TASK REQUIREMENTS –
How many lines in the records below contain the word "Nashville"? Give only the number.
[start DATA]
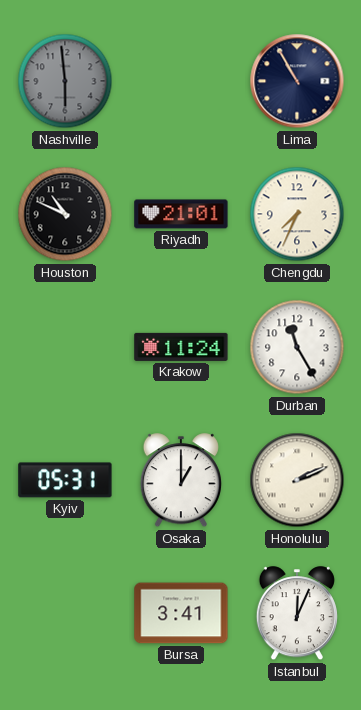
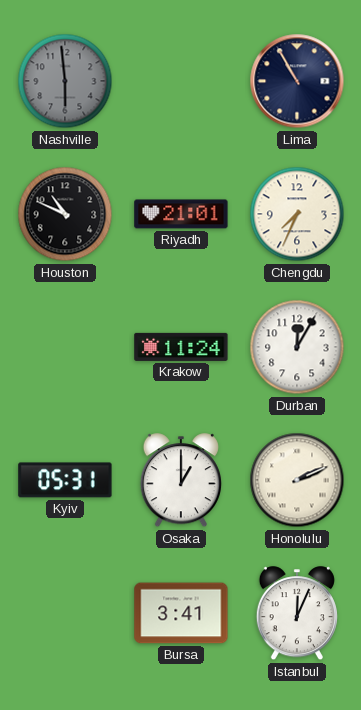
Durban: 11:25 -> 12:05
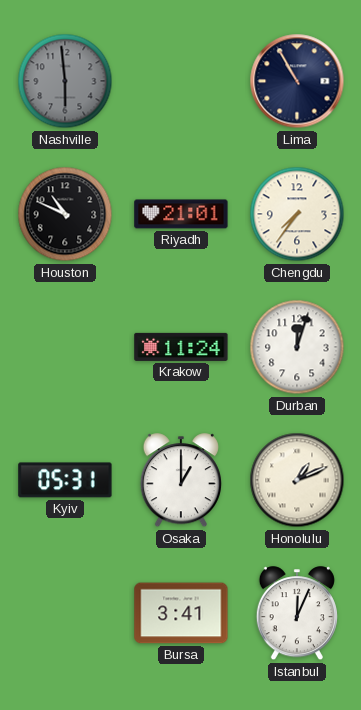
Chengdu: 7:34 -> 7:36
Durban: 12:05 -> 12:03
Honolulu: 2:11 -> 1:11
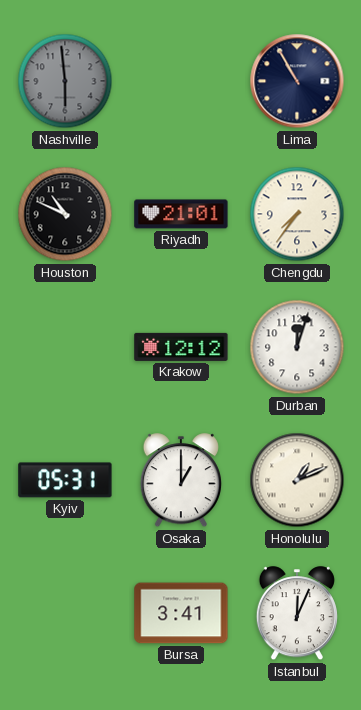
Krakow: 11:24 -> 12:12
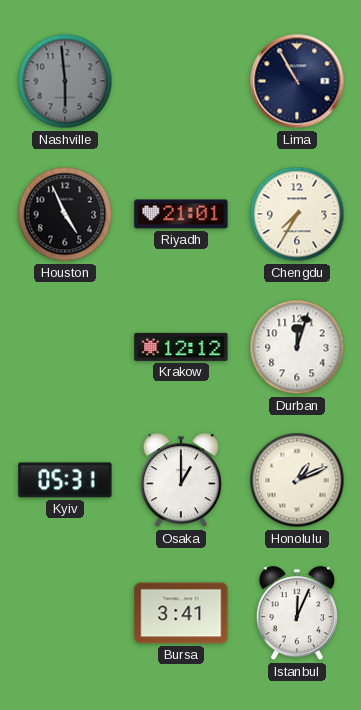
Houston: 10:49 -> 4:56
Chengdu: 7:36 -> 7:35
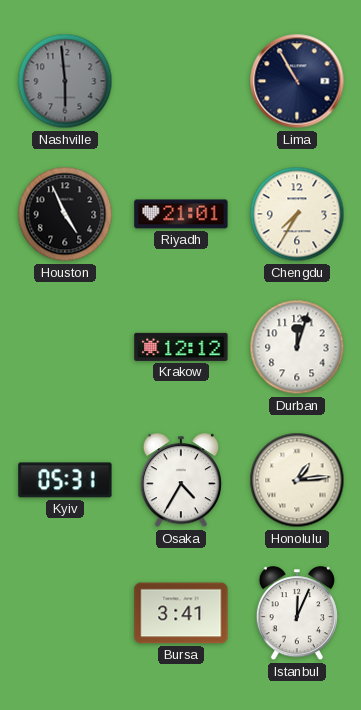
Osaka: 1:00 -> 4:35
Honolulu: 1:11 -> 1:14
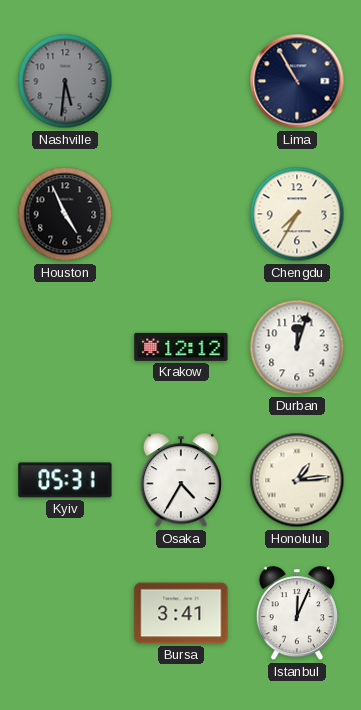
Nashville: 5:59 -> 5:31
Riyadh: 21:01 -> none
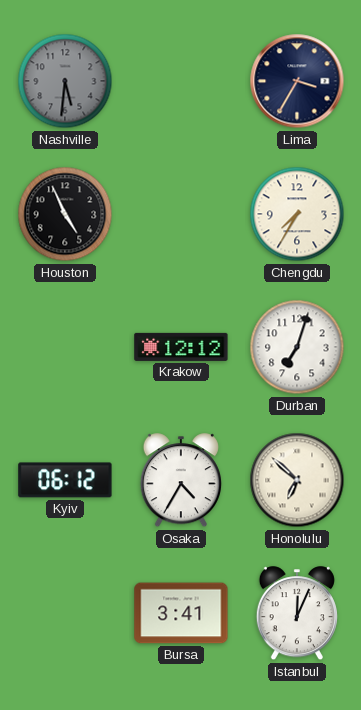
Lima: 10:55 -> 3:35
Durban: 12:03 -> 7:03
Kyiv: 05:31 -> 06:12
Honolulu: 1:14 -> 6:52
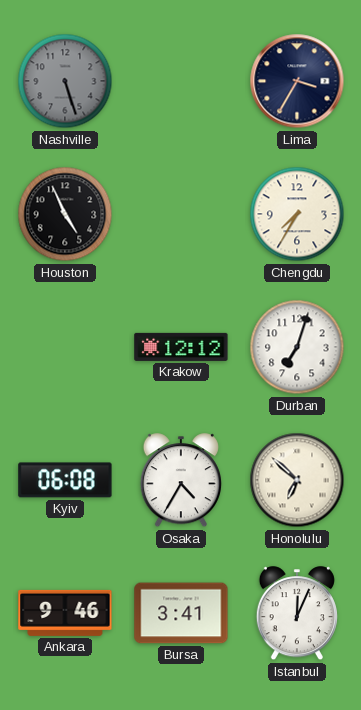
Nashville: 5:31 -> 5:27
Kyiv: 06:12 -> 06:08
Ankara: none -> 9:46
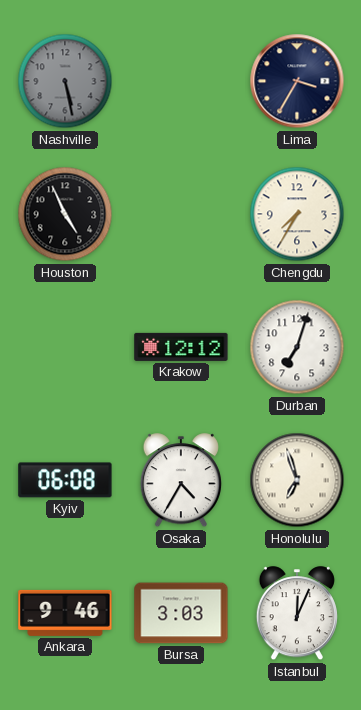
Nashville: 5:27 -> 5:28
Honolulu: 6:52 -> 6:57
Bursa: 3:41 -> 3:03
[end DATA]
[start DATA]
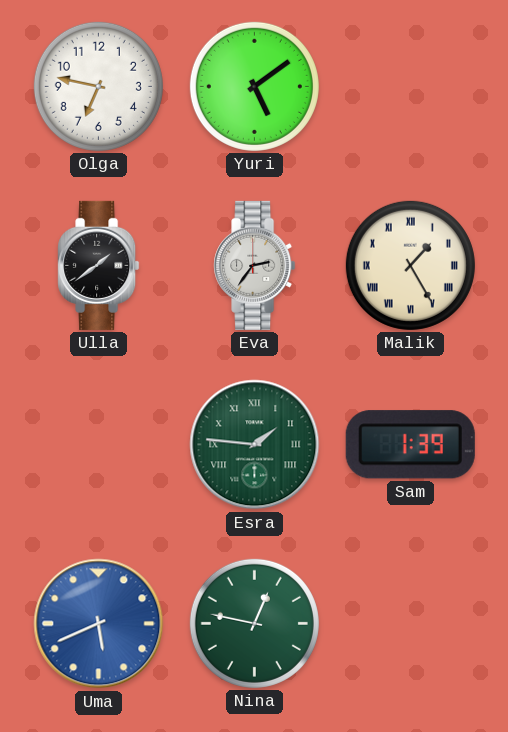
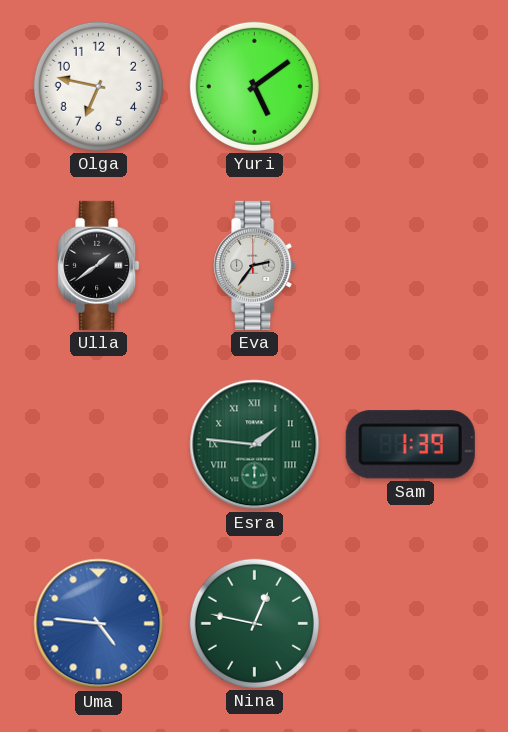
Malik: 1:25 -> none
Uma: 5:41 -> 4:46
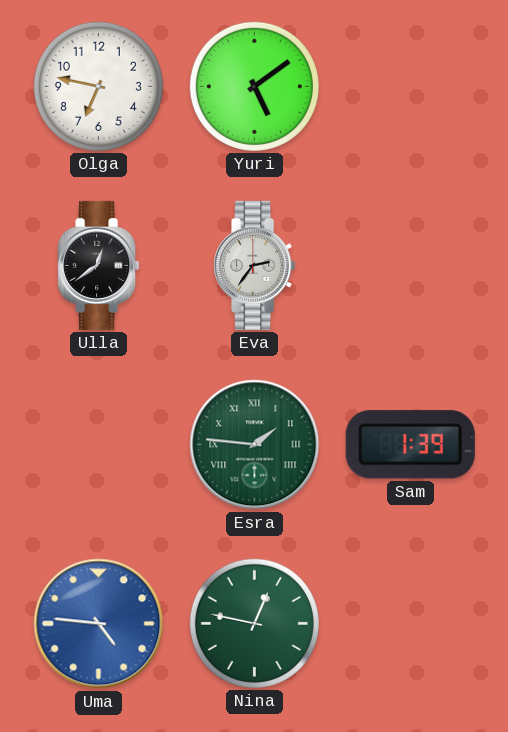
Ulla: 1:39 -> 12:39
[end DATA]
FINAL RESULT –
3